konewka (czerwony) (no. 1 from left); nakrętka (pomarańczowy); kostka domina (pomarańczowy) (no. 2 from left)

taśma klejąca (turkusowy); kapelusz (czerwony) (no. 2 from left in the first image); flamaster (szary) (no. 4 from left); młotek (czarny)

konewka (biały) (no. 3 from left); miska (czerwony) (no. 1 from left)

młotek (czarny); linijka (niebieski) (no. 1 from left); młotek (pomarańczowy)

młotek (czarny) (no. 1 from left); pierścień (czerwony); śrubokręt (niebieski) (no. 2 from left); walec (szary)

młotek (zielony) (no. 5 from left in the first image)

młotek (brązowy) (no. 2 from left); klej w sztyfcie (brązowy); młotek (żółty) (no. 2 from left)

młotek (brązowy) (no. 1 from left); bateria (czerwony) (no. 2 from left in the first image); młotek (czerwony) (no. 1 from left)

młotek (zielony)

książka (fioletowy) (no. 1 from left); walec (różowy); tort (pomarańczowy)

══════════════════════════════

A verbatim copy of the records above should be returned.

EXERCISE SOLUTION ::
konewka (czerwony) (no. 1 from left); nakrętka (pomarańczowy); kostka domina (pomarańczowy) (no. 2 from left)

taśma klejąca (turkusowy); kapelusz (czerwony) (no. 2 from left in the first image); flamaster (szary) (no. 4 from left); młotek (czarny)

konewka (biały) (no. 3 from left); miska (czerwony) (no. 1 from left)

młotek (czarny); linijka (niebieski) (no. 1 from left); młotek (pomarańczowy)

młotek (czarny) (no. 1 from left); pierścień (czerwony); śrubokręt (niebieski) (no. 2 from left); walec (szary)

młotek (zielony) (no. 5 from left in the first image)

młotek (brązowy) (no. 2 from left); klej w sztyfcie (brązowy); młotek (żółty) (no. 2 from left)

młotek (brązowy) (no. 1 from left); bateria (czerwony) (no. 2 from left in the first image); młotek (czerwony) (no. 1 from left)

młotek (zielony)

książka (fioletowy) (no. 1 from left); walec (różowy); tort (pomarańczowy)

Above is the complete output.